Task description | For every entry, output the exact wording.

══ Task material

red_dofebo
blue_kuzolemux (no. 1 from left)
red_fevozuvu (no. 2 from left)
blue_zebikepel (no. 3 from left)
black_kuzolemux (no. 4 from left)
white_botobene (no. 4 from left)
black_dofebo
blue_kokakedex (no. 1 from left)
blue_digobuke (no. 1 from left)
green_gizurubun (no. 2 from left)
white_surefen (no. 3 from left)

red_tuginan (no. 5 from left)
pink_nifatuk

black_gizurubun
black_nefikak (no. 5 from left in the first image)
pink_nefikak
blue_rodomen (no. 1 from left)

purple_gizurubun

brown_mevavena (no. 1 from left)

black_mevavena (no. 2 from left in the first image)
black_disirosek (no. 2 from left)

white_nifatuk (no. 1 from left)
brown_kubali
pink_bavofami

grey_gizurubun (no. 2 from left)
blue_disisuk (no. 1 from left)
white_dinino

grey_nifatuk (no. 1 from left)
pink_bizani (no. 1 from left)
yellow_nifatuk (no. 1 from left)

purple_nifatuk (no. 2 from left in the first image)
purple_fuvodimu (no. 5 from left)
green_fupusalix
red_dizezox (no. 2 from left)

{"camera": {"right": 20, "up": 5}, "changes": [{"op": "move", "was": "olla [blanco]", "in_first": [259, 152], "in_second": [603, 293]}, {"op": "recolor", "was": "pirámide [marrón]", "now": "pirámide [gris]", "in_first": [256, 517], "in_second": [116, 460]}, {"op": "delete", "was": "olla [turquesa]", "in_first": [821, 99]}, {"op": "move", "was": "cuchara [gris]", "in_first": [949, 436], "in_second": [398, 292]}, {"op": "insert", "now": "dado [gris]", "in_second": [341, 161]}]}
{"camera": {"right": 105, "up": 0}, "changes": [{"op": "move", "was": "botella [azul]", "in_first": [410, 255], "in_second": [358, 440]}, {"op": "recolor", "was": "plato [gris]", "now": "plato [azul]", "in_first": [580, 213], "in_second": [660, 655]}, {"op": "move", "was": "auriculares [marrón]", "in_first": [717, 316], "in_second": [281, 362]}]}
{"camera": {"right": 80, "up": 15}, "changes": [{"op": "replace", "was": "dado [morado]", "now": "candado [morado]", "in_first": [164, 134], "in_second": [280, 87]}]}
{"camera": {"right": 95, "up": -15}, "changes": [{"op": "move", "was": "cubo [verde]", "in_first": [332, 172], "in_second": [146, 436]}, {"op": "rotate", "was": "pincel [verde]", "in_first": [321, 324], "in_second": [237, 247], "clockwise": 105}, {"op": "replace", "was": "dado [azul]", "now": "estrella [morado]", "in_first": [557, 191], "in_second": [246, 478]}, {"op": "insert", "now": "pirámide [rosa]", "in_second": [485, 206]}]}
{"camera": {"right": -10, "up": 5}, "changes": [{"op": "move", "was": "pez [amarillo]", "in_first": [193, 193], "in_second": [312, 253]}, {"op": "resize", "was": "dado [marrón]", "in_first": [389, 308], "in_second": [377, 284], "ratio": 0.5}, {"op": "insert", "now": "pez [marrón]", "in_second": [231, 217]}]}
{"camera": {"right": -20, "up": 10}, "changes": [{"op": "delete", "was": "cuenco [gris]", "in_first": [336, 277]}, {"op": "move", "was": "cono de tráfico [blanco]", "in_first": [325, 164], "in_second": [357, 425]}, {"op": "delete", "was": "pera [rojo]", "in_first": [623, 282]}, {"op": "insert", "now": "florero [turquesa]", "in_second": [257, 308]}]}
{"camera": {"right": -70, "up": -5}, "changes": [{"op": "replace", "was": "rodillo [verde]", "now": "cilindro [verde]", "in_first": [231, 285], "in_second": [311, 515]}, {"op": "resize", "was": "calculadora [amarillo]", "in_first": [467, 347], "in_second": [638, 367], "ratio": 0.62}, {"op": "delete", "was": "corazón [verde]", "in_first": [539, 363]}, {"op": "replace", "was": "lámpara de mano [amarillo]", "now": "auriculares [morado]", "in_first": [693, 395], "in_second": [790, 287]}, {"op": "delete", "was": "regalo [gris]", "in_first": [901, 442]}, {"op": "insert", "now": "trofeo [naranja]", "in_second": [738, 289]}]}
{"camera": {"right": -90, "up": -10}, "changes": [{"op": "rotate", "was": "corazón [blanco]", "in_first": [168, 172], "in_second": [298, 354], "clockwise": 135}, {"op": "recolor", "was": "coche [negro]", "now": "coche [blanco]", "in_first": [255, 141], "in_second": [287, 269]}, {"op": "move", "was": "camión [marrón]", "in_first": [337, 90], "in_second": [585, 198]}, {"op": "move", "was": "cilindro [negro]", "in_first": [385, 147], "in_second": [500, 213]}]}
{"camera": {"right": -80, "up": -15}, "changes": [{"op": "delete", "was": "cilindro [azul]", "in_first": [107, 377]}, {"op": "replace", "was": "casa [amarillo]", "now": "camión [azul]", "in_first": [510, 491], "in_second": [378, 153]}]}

════

Exercise answer |
red_dofebo
blue_kuzolemux (no. 1 from left)
red_fevozuvu (no. 2 from left)
blue_zebikepel (no. 3 from left)
black_kuzolemux (no. 4 from left)
white_botobene (no. 4 from left)
black_dofebo
blue_kokakedex (no. 1 from left)
blue_digobuke (no. 1 from left)
green_gizurubun (no. 2 from left)
white_surefen (no. 3 from left)

red_tuginan (no. 5 from left)
pink_nifatuk

black_gizurubun
black_nefikak (no. 5 from left in the first image)
pink_nefikak
blue_rodomen (no. 1 from left)

purple_gizurubun

brown_mevavena (no. 1 from left)

black_mevavena (no. 2 from left in the first image)
black_disirosek (no. 2 from left)

white_nifatuk (no. 1 from left)
brown_kubali
pink_bavofami

grey_gizurubun (no. 2 from left)
blue_disisuk (no. 1 from left)
white_dinino

grey_nifatuk (no. 1 from left)
pink_bizani (no. 1 from left)
yellow_nifatuk (no. 1 from left)

purple_nifatuk (no. 2 from left in the first image)
purple_fuvodimu (no. 5 from left)
green_fupusalix
red_dizezox (no. 2 from left)

{"camera": {"right": 20, "up": 5}, "changes": [{"op": "move", "was": "olla [blanco]", "in_first": [259, 152], "in_second": [603, 293]}, {"op": "recolor", "was": "pirámide [marrón]", "now": "pirámide [gris]", "in_first": [256, 517], "in_second": [116, 460]}, {"op": "delete", "was": "olla [turquesa]", "in_first": [821, 99]}, {"op": "move", "was": "cuchara [gris]", "in_first": [949, 436], "in_second": [398, 292]}, {"op": "insert", "now": "dado [gris]", "in_second": [341, 161]}]}
{"camera": {"right": 105, "up": 0}, "changes": [{"op": "move", "was": "botella [azul]", "in_first": [410, 255], "in_second": [358, 440]}, {"op": "recolor", "was": "plato [gris]", "now": "plato [azul]", "in_first": [580, 213], "in_second": [660, 655]}, {"op": "move", "was": "auriculares [marrón]", "in_first": [717, 316], "in_second": [281, 362]}]}
{"camera": {"right": 80, "up": 15}, "changes": [{"op": "replace", "was": "dado [morado]", "now": "candado [morado]", "in_first": [164, 134], "in_second": [280, 87]}]}
{"camera": {"right": 95, "up": -15}, "changes": [{"op": "move", "was": "cubo [verde]", "in_first": [332, 172], "in_second": [146, 436]}, {"op": "rotate", "was": "pincel [verde]", "in_first": [321, 324], "in_second": [237, 247], "clockwise": 105}, {"op": "replace", "was": "dado [azul]", "now": "estrella [morado]", "in_first": [557, 191], "in_second": [246, 478]}, {"op": "insert", "now": "pirámide [rosa]", "in_second": [485, 206]}]}
{"camera": {"right": -10, "up": 5}, "changes": [{"op": "move", "was": "pez [amarillo]", "in_first": [193, 193], "in_second": [312, 253]}, {"op": "resize", "was": "dado [marrón]", "in_first": [389, 308], "in_second": [377, 284], "ratio": 0.5}, {"op": "insert", "now": "pez [marrón]", "in_second": [231, 217]}]}
{"camera": {"right": -20, "up": 10}, "changes": [{"op": "delete", "was": "cuenco [gris]", "in_first": [336, 277]}, {"op": "move", "was": "cono de tráfico [blanco]", "in_first": [325, 164], "in_second": [357, 425]}, {"op": "delete", "was": "pera [rojo]", "in_first": [623, 282]}, {"op": "insert", "now": "florero [turquesa]", "in_second": [257, 308]}]}
{"camera": {"right": -70, "up": -5}, "changes": [{"op": "replace", "was": "rodillo [verde]", "now": "cilindro [verde]", "in_first": [231, 285], "in_second": [311, 515]}, {"op": "resize", "was": "calculadora [amarillo]", "in_first": [467, 347], "in_second": [638, 367], "ratio": 0.62}, {"op": "delete", "was": "corazón [verde]", "in_first": [539, 363]}, {"op": "replace", "was": "lámpara de mano [amarillo]", "now": "auriculares [morado]", "in_first": [693, 395], "in_second": [790, 287]}, {"op": "delete", "was": "regalo [gris]", "in_first": [901, 442]}, {"op": "insert", "now": "trofeo [naranja]", "in_second": [738, 289]}]}
{"camera": {"right": -90, "up": -10}, "changes": [{"op": "rotate", "was": "corazón [blanco]", "in_first": [168, 172], "in_second": [298, 354], "clockwise": 135}, {"op": "recolor", "was": "coche [negro]", "now": "coche [blanco]", "in_first": [255, 141], "in_second": [287, 269]}, {"op": "move", "was": "camión [marrón]", "in_first": [337, 90], "in_second": [585, 198]}, {"op": "move", "was": "cilindro [negro]", "in_first": [385, 147], "in_second": [500, 213]}]}
{"camera": {"right": -80, "up": -15}, "changes": [{"op": "delete", "was": "cilindro [azul]", "in_first": [107, 377]}, {"op": "replace", "was": "casa [amarillo]", "now": "camión [azul]", "in_first": [510, 491], "in_second": [378, 153]}]}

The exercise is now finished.